*Work order*. The expected response is the complete listing below, restated exactly, with its pictures omitted.

[[ Collected data, beginning ]]

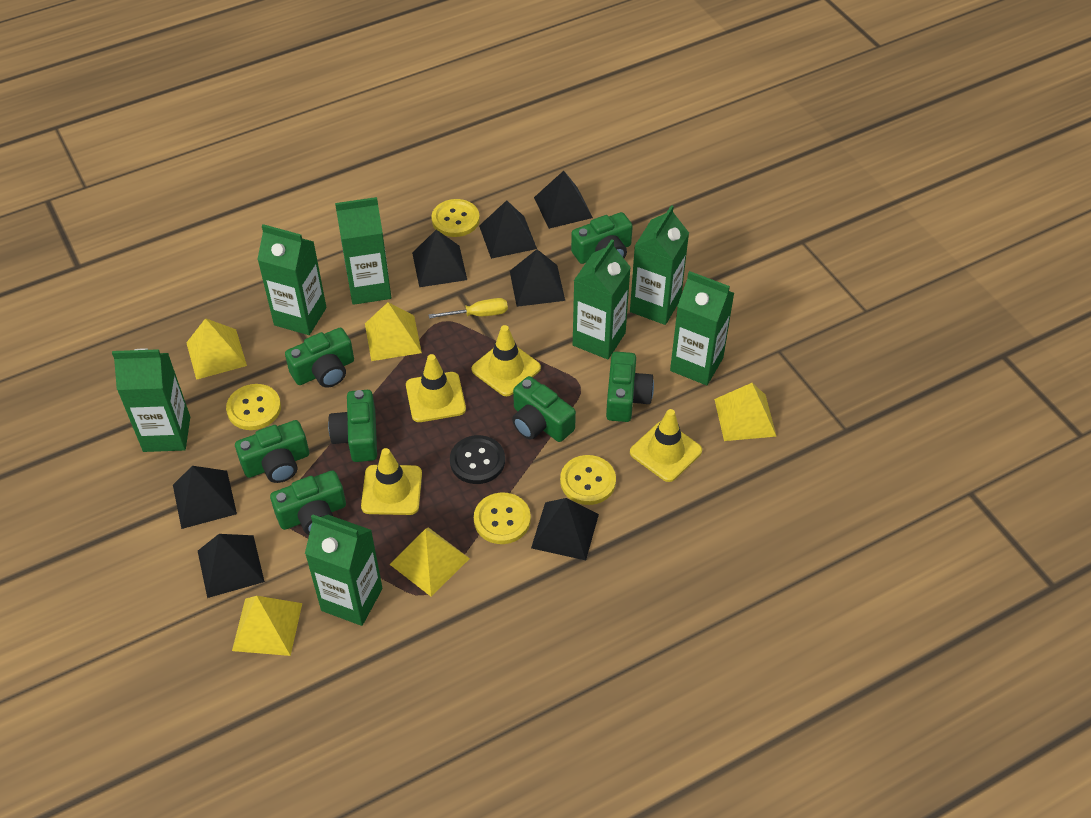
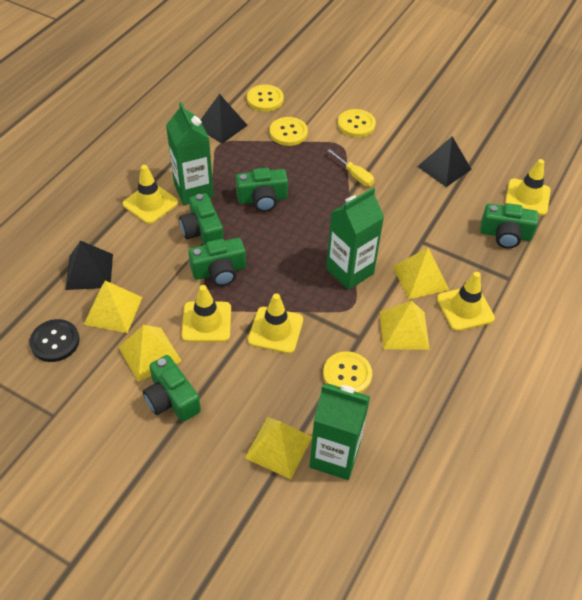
black pyramid: 7 -> 3
green camera: 7 -> 5
green carton: 7 -> 3
yellow traffic cone: 4 -> 5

[[ Collected data, end ]]

*Task solution*.
black pyramid: 7 -> 3
green camera: 7 -> 5
green carton: 7 -> 3
yellow traffic cone: 4 -> 5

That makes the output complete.